(DATA SHOWN begins)
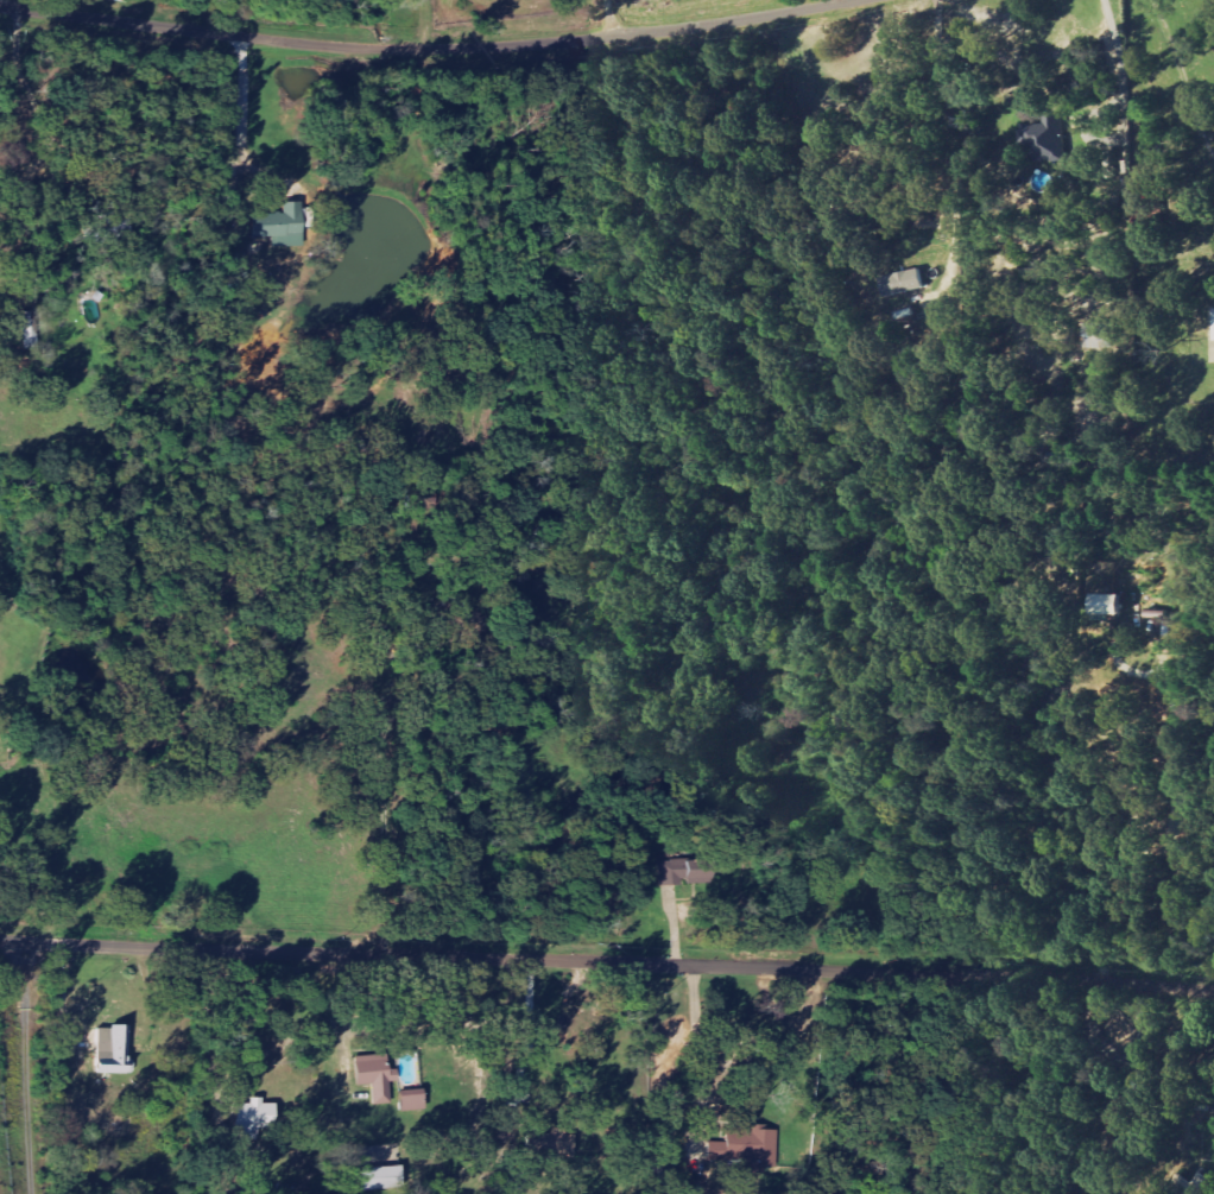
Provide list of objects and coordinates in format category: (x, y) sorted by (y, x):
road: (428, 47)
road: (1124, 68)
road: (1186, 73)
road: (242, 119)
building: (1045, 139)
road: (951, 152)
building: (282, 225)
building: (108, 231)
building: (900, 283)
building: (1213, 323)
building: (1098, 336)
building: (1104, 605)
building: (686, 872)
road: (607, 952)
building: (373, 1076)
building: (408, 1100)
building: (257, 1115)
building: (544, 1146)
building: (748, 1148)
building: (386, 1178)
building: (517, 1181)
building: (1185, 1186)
(DATA SHOWN ends)
[WHAT THE TASK REQUIRES]: Pictures aside, return all of the material exactly as written.

[YOUR SOLUTION]:
Provide list of objects and coordinates in format category: (x, y) sorted by (y, x):
road: (428, 47)
road: (1124, 68)
road: (1186, 73)
road: (242, 119)
building: (1045, 139)
road: (951, 152)
building: (282, 225)
building: (108, 231)
building: (900, 283)
building: (1213, 323)
building: (1098, 336)
building: (1104, 605)
building: (686, 872)
road: (607, 952)
building: (373, 1076)
building: (408, 1100)
building: (257, 1115)
building: (544, 1146)
building: (748, 1148)
building: (386, 1178)
building: (517, 1181)
building: (1185, 1186)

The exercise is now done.